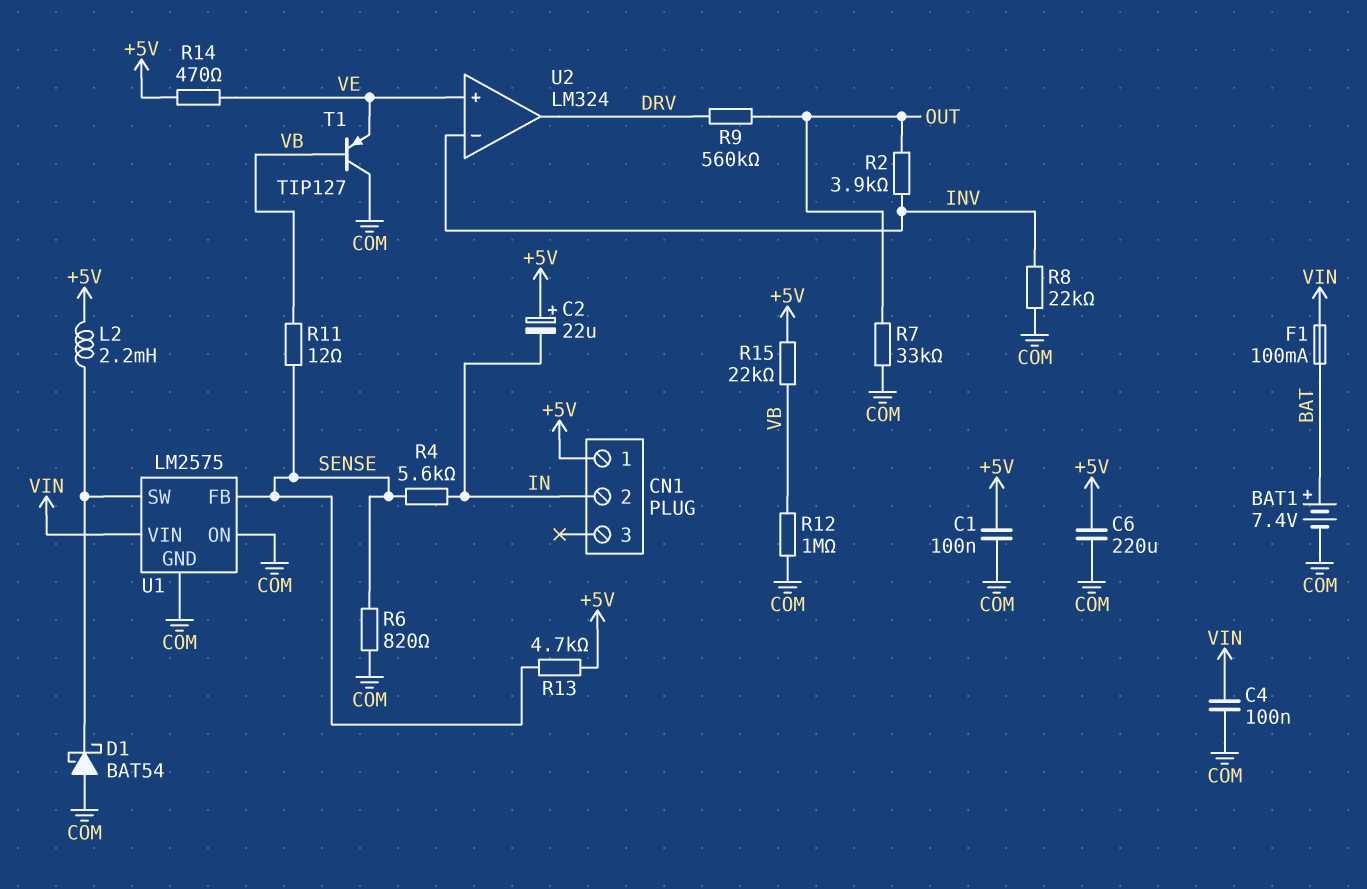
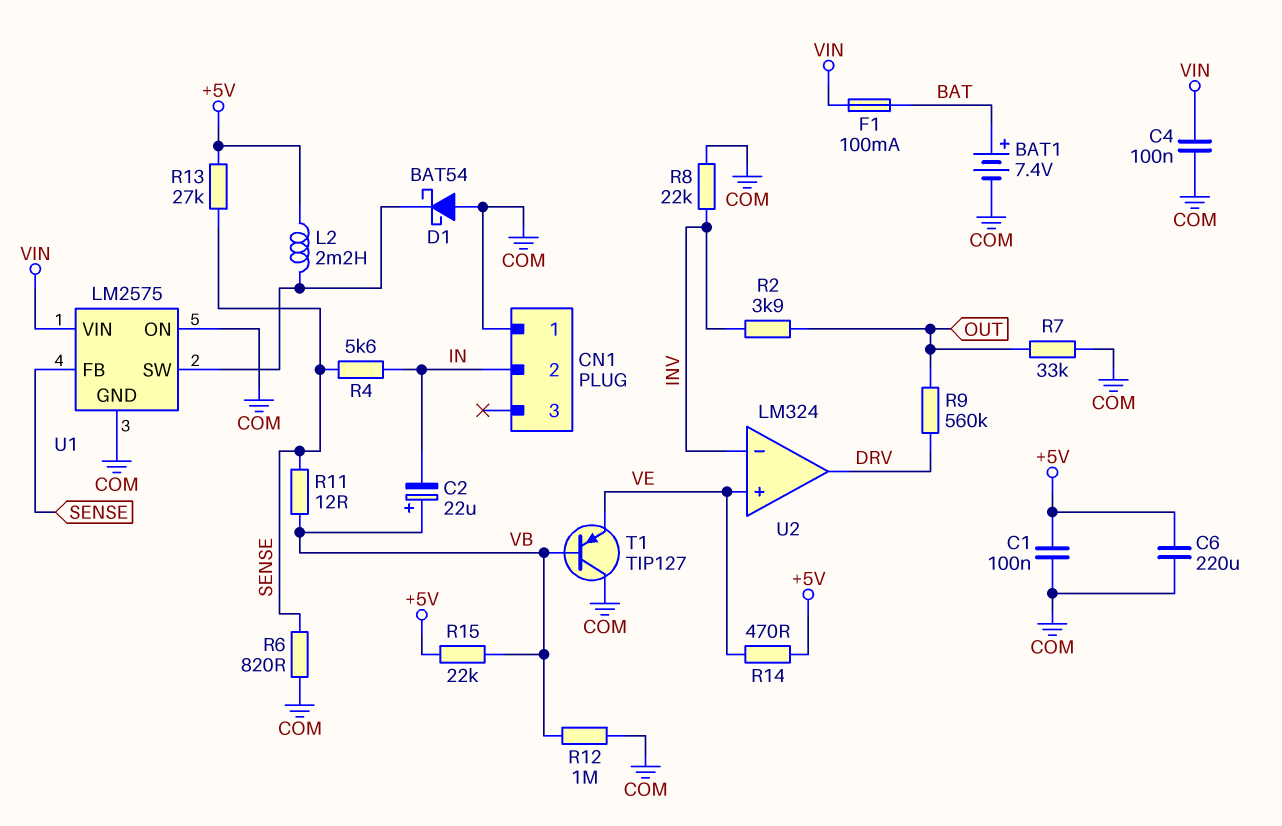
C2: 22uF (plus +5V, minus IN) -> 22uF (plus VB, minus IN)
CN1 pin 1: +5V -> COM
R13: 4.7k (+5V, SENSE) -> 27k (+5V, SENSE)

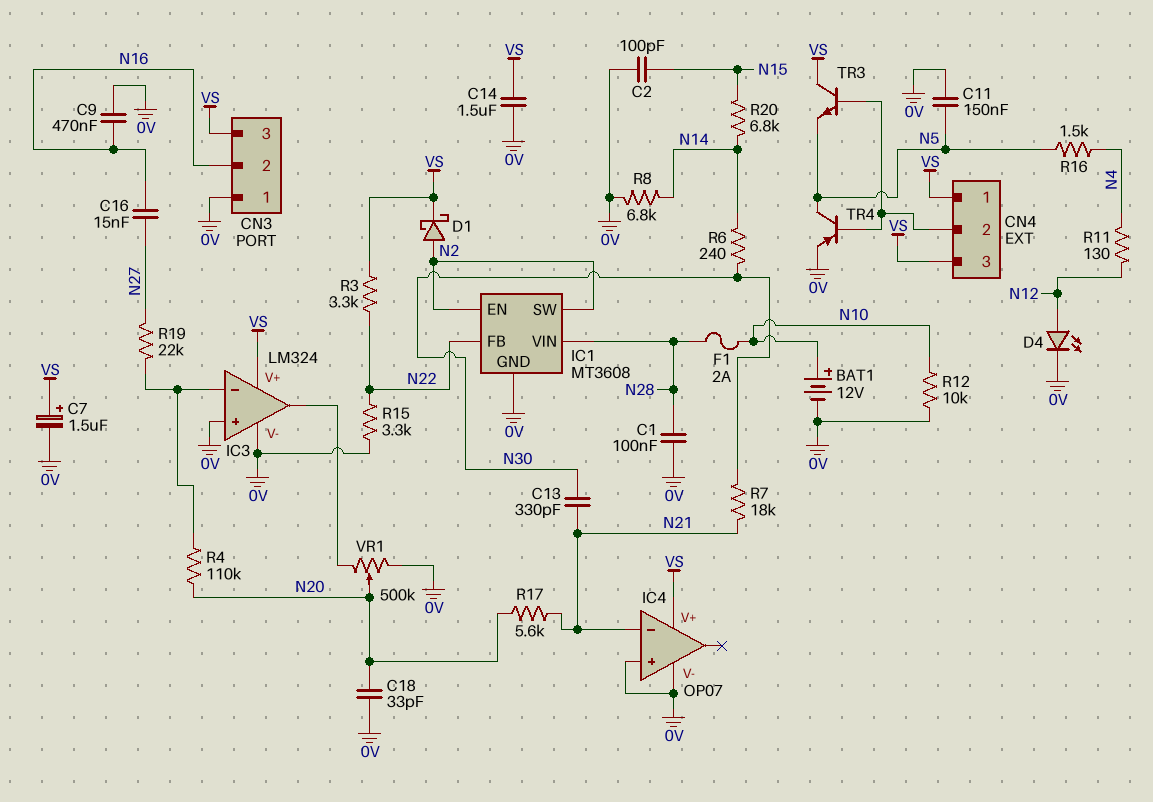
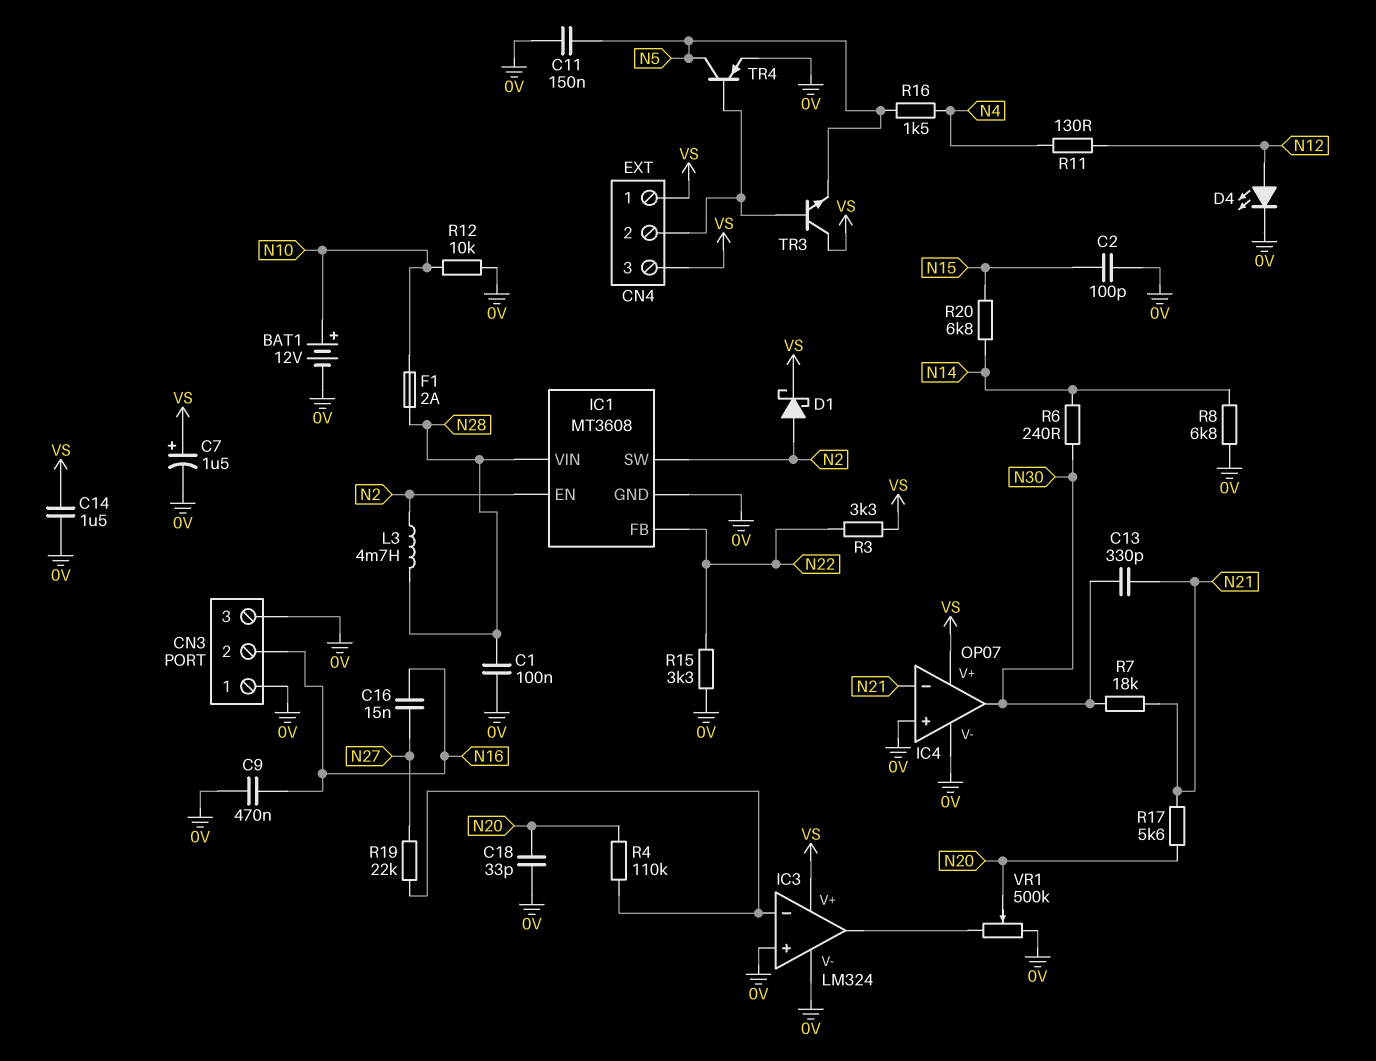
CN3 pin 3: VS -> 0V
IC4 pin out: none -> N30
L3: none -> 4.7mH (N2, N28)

---

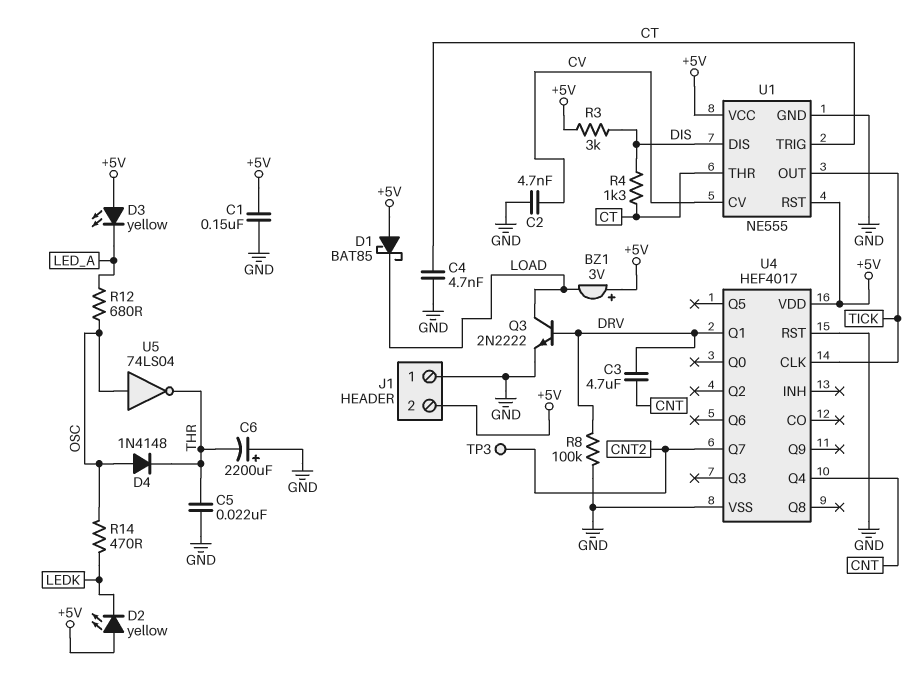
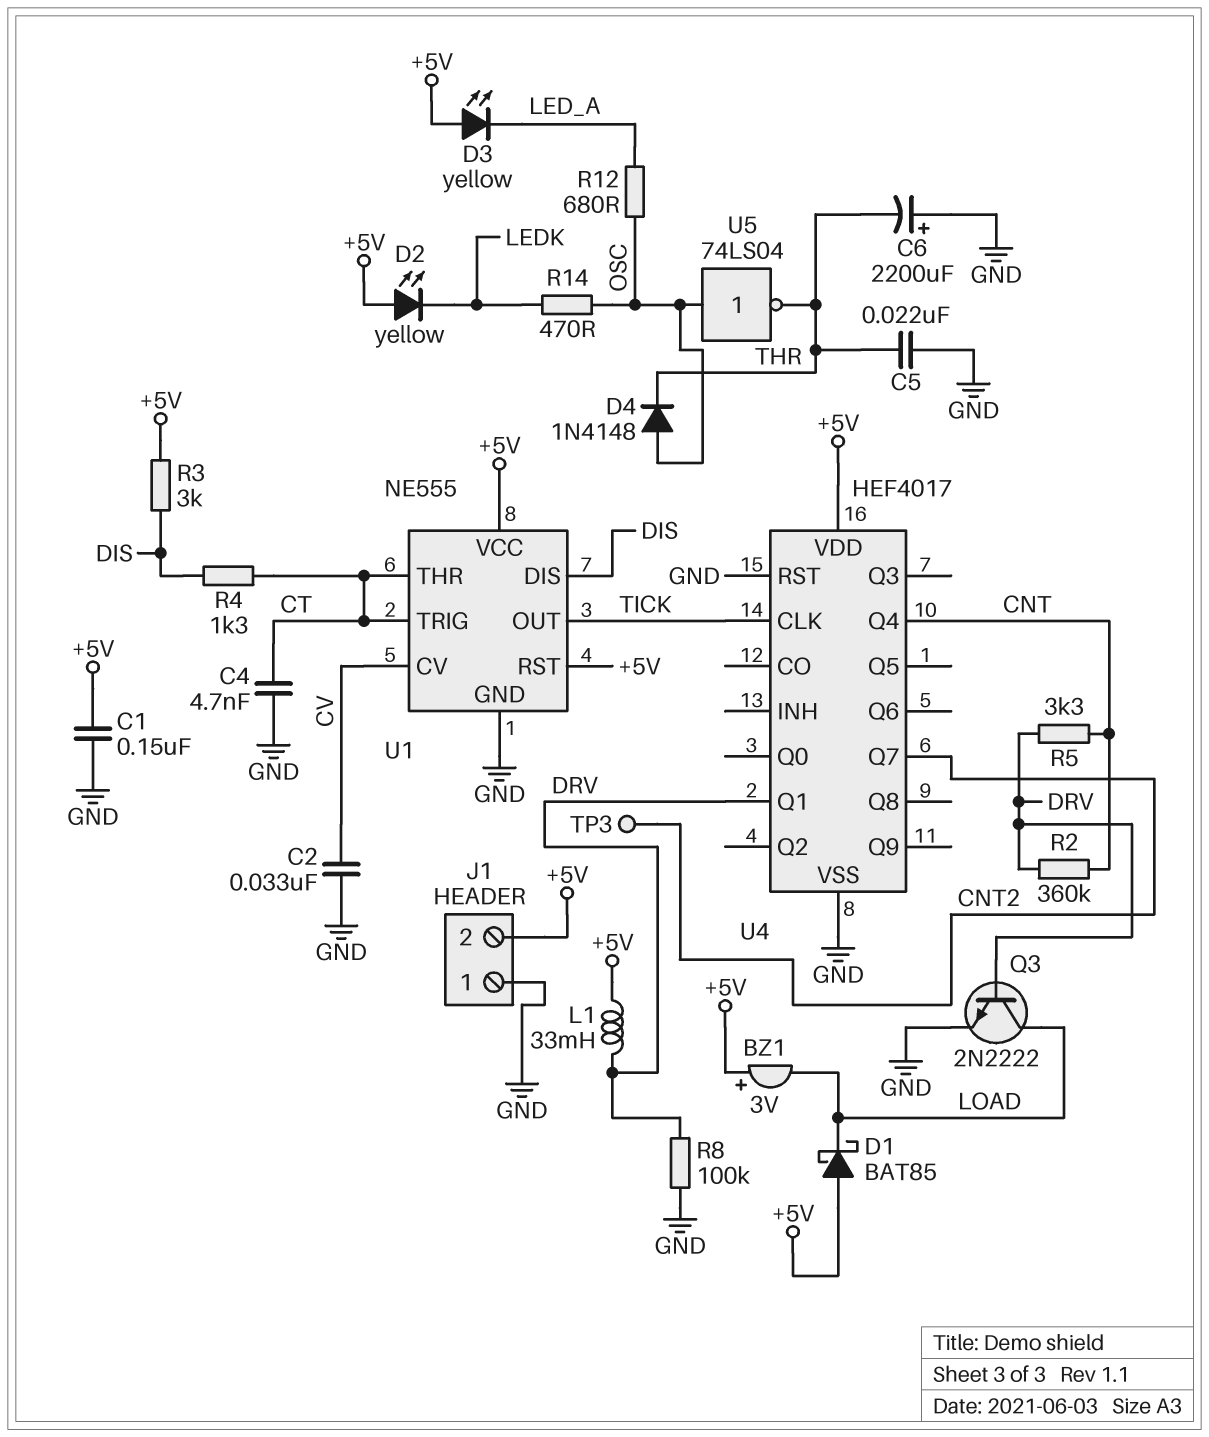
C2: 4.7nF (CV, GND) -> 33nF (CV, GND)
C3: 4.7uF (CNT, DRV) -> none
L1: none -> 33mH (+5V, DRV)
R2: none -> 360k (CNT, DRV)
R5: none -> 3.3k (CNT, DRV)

--

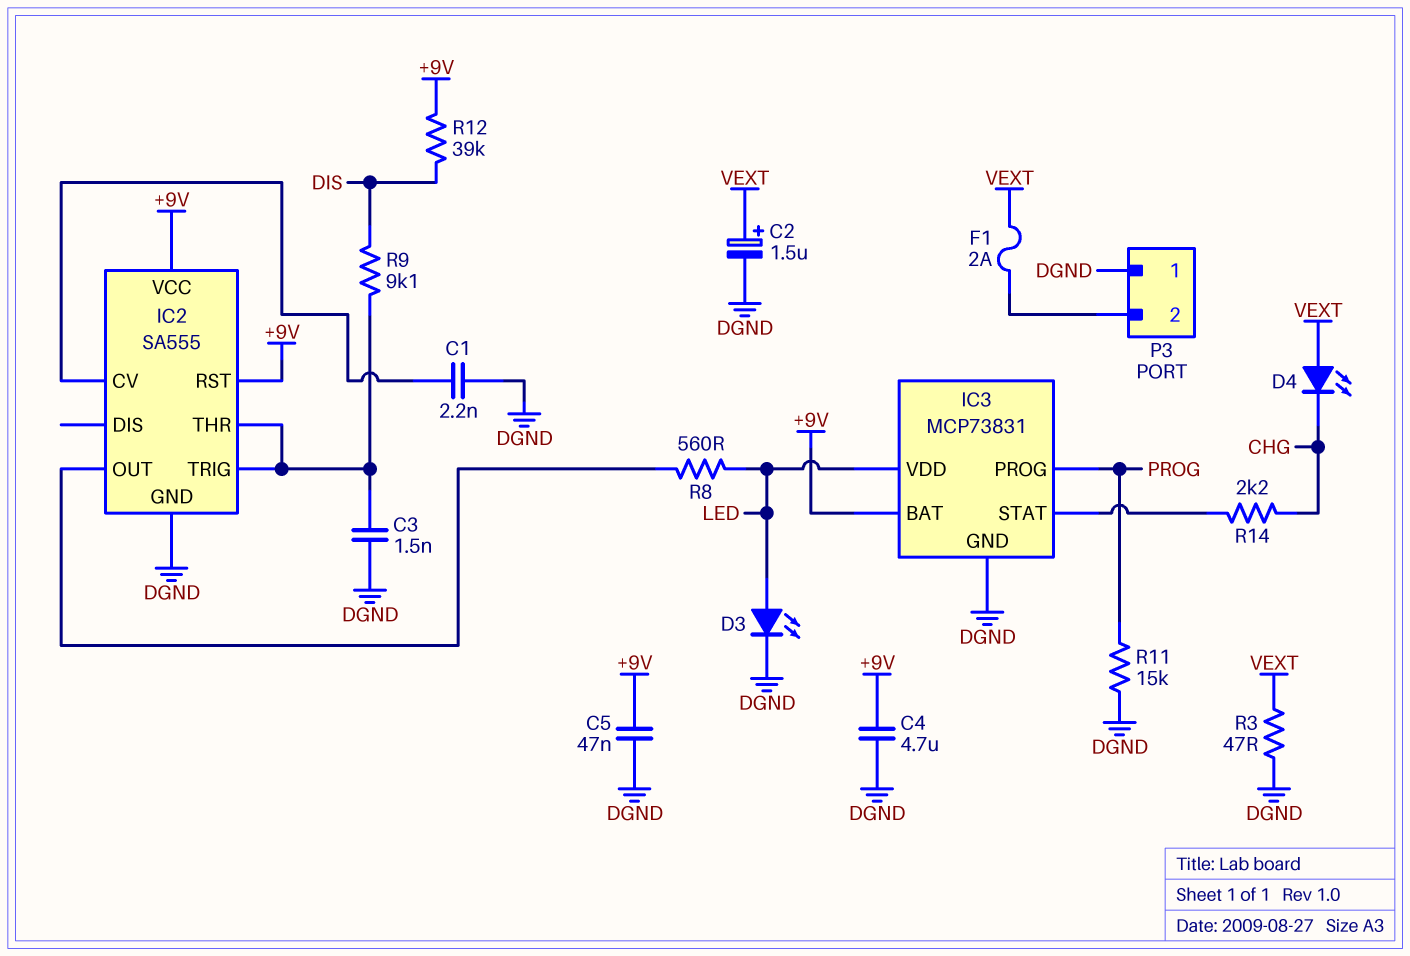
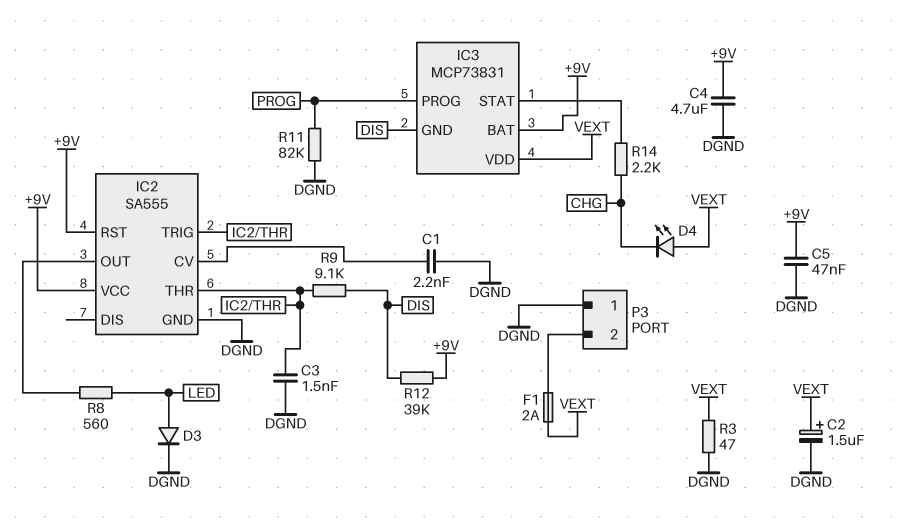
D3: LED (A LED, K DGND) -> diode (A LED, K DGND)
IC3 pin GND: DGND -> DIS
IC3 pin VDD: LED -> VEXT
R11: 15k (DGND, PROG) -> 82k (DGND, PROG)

■ Aim of the exercise ■
Set down precisely the lines above between the line holding "L1: none -> 33mH (+5V, DRV)" and the line holding "R5: none -> 3.3k (CNT, DRV)", inclusive, and nothing beyond them.

■ Answer section ■
L1: none -> 33mH (+5V, DRV)
R2: none -> 360k (CNT, DRV)
R5: none -> 3.3k (CNT, DRV)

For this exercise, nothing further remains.